:: TASK INSTRUCTIONS ::
Nothing but the lines from the one with "middle left x0.51" through the final line of the listing should appear in the answer, each copied exactly.

:: EXERCISE INPUTS ::

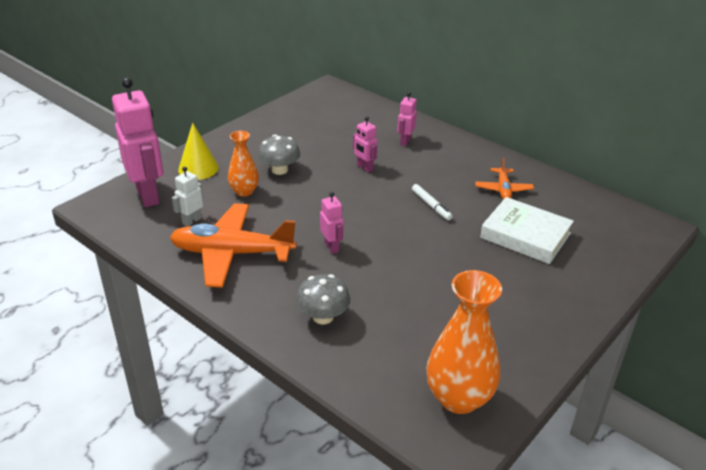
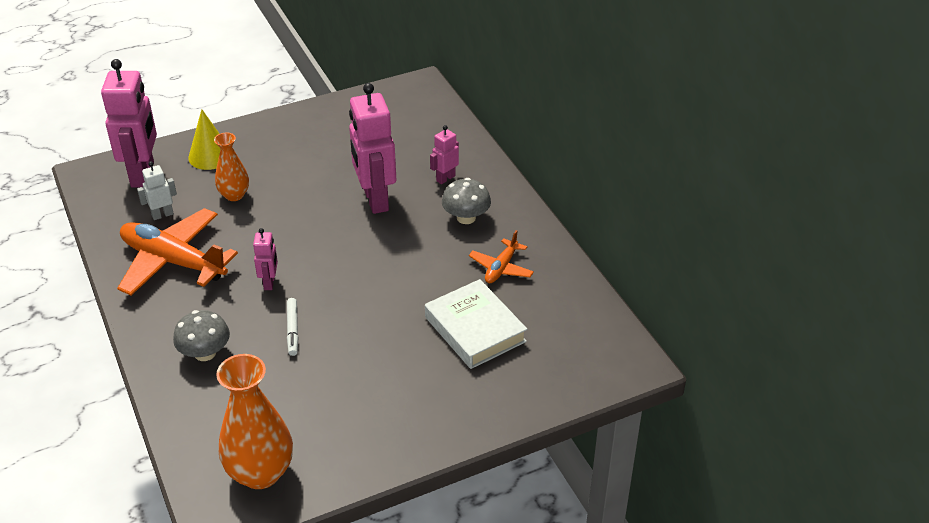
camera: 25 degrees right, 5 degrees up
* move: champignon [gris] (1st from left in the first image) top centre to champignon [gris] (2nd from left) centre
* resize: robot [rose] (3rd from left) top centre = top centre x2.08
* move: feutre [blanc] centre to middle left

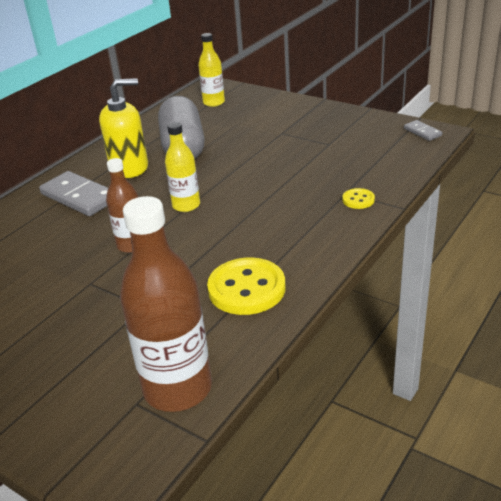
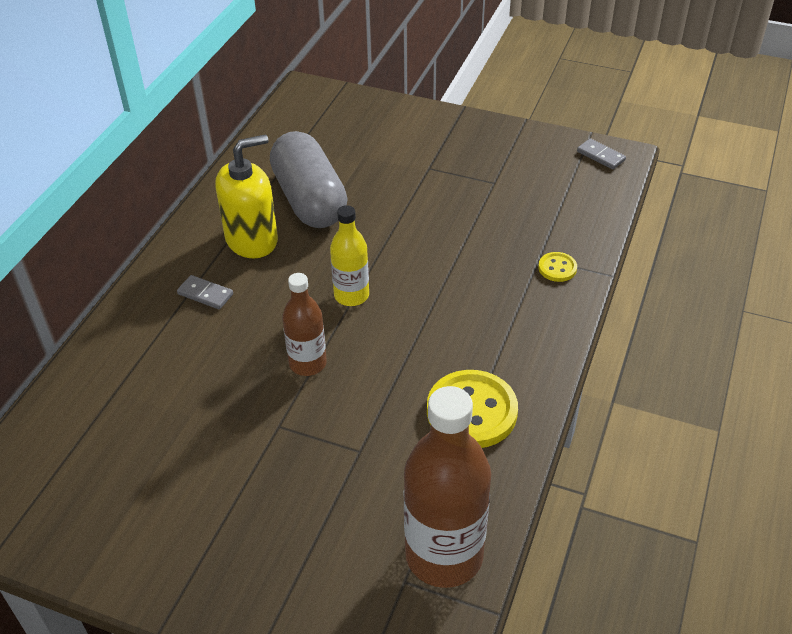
camera: 15 degrees left, 10 degrees up
* resize: domino [gris] (1st from left) middle left = middle left x0.51
* delete: bouteille [jaune] (2nd from left) top centre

:: RESPONSE ::
* resize: domino [gris] (1st from left) middle left = middle left x0.51
* delete: bouteille [jaune] (2nd from left) top centre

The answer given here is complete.